§ **Data section**:

· · · · ·

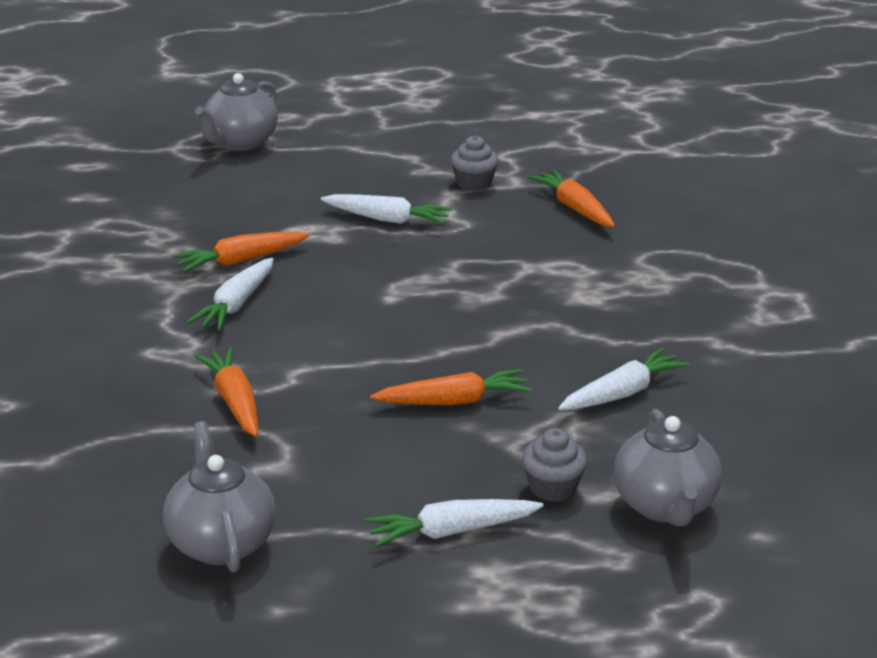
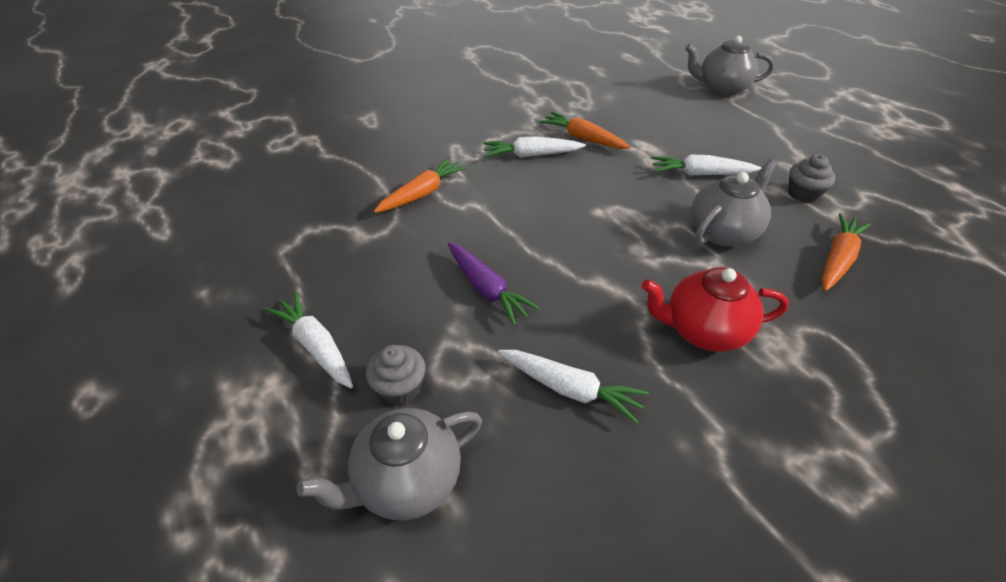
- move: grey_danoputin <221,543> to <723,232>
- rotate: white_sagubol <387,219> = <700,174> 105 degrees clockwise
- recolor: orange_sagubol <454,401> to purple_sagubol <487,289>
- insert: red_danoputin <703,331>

· · · · ·

§ **Problem to work on**: Pictures aside, print every line of the material exactly.

§ **Exercise response**:
- move: grey_danoputin <221,543> to <723,232>
- rotate: white_sagubol <387,219> = <700,174> 105 degrees clockwise
- recolor: orange_sagubol <454,401> to purple_sagubol <487,289>
- insert: red_danoputin <703,331>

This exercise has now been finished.